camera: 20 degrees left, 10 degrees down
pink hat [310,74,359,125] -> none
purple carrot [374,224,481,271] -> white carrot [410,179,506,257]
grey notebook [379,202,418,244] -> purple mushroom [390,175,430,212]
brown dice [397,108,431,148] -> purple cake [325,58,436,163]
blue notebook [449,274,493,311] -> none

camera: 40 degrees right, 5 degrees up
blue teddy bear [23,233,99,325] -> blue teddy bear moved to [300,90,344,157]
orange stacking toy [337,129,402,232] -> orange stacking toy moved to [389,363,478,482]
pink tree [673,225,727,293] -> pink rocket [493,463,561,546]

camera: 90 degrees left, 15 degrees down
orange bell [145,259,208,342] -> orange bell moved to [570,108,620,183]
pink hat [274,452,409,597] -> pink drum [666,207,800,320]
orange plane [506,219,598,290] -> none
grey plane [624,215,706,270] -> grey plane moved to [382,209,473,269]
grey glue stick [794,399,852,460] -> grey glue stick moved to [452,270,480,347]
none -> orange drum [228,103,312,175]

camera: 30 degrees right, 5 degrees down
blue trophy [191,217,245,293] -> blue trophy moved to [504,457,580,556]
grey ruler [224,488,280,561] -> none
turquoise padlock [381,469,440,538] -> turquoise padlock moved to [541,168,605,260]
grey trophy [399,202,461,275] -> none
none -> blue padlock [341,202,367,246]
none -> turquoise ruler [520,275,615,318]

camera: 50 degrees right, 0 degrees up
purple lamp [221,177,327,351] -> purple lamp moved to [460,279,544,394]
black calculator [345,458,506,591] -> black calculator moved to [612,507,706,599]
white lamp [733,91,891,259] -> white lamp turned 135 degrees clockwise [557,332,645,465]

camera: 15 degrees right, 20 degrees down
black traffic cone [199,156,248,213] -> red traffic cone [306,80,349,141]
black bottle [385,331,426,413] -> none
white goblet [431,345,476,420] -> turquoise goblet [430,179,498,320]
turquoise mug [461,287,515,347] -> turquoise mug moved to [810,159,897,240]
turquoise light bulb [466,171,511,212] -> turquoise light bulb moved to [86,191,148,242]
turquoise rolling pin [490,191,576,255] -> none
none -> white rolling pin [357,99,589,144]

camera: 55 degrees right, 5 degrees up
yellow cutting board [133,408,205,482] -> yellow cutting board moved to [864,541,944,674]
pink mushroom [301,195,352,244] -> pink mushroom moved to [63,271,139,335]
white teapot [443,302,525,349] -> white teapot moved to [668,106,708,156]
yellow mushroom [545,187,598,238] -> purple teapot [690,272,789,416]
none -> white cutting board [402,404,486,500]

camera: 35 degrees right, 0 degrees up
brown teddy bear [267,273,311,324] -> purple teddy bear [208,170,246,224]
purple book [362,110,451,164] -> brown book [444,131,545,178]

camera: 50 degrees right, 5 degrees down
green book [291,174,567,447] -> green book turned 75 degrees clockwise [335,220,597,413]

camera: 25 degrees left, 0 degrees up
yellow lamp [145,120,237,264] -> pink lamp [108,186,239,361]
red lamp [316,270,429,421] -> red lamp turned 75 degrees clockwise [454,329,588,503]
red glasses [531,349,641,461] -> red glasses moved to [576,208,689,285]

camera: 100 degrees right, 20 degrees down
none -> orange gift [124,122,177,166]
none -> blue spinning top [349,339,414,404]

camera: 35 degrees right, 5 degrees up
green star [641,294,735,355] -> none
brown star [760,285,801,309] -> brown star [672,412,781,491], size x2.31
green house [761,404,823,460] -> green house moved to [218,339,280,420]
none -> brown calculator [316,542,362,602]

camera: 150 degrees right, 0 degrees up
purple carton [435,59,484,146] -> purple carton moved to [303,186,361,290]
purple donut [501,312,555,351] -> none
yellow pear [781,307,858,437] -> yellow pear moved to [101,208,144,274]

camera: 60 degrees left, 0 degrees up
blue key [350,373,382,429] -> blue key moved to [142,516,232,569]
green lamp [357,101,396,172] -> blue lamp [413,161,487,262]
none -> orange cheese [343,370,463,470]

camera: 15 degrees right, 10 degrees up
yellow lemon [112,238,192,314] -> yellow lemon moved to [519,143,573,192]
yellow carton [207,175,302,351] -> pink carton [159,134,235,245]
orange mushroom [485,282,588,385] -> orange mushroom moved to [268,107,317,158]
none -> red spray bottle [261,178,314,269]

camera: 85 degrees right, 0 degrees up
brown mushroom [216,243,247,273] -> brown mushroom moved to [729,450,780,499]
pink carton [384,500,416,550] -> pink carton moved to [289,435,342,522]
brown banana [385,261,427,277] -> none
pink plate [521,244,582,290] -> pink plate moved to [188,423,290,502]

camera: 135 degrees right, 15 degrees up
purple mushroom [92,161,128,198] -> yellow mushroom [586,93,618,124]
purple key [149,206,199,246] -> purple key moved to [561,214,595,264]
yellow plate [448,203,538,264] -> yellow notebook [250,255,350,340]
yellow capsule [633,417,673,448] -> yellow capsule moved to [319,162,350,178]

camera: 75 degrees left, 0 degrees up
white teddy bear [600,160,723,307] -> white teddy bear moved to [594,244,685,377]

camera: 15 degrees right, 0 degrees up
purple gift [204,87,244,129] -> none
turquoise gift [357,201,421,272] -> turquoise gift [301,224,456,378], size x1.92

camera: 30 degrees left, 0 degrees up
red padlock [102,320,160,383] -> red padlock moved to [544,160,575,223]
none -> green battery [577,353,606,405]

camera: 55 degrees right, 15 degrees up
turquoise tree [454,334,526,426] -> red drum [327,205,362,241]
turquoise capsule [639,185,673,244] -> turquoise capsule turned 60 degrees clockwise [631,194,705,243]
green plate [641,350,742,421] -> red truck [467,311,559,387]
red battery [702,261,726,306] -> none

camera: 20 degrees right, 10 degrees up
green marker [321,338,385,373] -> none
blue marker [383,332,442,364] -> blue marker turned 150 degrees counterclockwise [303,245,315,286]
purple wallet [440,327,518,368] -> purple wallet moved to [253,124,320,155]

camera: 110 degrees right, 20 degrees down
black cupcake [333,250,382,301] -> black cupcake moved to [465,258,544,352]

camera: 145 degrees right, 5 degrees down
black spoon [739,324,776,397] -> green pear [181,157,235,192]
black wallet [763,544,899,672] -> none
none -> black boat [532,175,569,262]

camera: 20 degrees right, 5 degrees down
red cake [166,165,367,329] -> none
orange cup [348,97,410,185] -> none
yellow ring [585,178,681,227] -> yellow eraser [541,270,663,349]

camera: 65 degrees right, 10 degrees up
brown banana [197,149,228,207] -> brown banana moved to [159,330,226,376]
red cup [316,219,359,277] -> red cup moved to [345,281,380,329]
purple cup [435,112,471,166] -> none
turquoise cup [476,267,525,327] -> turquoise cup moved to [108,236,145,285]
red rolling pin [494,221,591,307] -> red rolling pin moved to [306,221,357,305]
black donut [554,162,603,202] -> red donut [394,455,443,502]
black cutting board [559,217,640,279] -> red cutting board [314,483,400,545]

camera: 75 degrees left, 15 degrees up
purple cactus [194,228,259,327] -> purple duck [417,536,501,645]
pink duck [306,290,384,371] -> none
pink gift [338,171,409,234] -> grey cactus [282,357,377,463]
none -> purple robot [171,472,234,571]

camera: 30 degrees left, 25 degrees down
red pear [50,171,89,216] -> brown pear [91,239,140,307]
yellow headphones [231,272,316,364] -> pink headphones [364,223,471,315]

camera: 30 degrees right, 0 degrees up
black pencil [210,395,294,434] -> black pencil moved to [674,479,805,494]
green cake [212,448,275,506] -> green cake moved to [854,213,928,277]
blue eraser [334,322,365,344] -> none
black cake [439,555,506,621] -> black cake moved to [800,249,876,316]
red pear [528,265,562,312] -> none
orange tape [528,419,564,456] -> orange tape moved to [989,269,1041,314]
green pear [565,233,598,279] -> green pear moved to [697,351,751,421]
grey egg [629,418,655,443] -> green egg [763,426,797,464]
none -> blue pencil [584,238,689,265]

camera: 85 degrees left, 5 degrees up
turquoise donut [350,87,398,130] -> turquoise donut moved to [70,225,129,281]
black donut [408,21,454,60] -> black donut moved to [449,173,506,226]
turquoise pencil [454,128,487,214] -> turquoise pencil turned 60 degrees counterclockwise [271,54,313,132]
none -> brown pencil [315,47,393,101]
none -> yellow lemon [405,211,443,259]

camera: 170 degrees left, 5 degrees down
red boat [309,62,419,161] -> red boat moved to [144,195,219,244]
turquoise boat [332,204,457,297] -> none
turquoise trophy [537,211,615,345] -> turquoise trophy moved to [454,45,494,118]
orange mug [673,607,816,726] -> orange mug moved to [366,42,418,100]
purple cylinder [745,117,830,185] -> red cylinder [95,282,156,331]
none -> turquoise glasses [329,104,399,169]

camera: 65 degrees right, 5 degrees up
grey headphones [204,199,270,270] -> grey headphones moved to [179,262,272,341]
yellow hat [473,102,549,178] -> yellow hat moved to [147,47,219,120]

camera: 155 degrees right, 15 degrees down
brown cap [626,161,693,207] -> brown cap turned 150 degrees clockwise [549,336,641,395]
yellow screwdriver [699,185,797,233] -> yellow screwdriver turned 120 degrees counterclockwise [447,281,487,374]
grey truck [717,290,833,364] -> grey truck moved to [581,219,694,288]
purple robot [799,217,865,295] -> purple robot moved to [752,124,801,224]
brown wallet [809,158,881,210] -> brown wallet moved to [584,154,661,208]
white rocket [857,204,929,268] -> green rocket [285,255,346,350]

**TASK OBJECTIVE**
Above are the records. Copy the lines beginning at the one that has "none -> orange gift [124,122,177,166]" and ending with the one that has "orange mushroom [485,282,588,385]", unchanged.

**EXPECTED OUTPUT**
none -> orange gift [124,122,177,166]
none -> blue spinning top [349,339,414,404]

camera: 35 degrees right, 5 degrees up
green star [641,294,735,355] -> none
brown star [760,285,801,309] -> brown star [672,412,781,491], size x2.31
green house [761,404,823,460] -> green house moved to [218,339,280,420]
none -> brown calculator [316,542,362,602]

camera: 150 degrees right, 0 degrees up
purple carton [435,59,484,146] -> purple carton moved to [303,186,361,290]
purple donut [501,312,555,351] -> none
yellow pear [781,307,858,437] -> yellow pear moved to [101,208,144,274]

camera: 60 degrees left, 0 degrees up
blue key [350,373,382,429] -> blue key moved to [142,516,232,569]
green lamp [357,101,396,172] -> blue lamp [413,161,487,262]
none -> orange cheese [343,370,463,470]

camera: 15 degrees right, 10 degrees up
yellow lemon [112,238,192,314] -> yellow lemon moved to [519,143,573,192]
yellow carton [207,175,302,351] -> pink carton [159,134,235,245]
orange mushroom [485,282,588,385] -> orange mushroom moved to [268,107,317,158]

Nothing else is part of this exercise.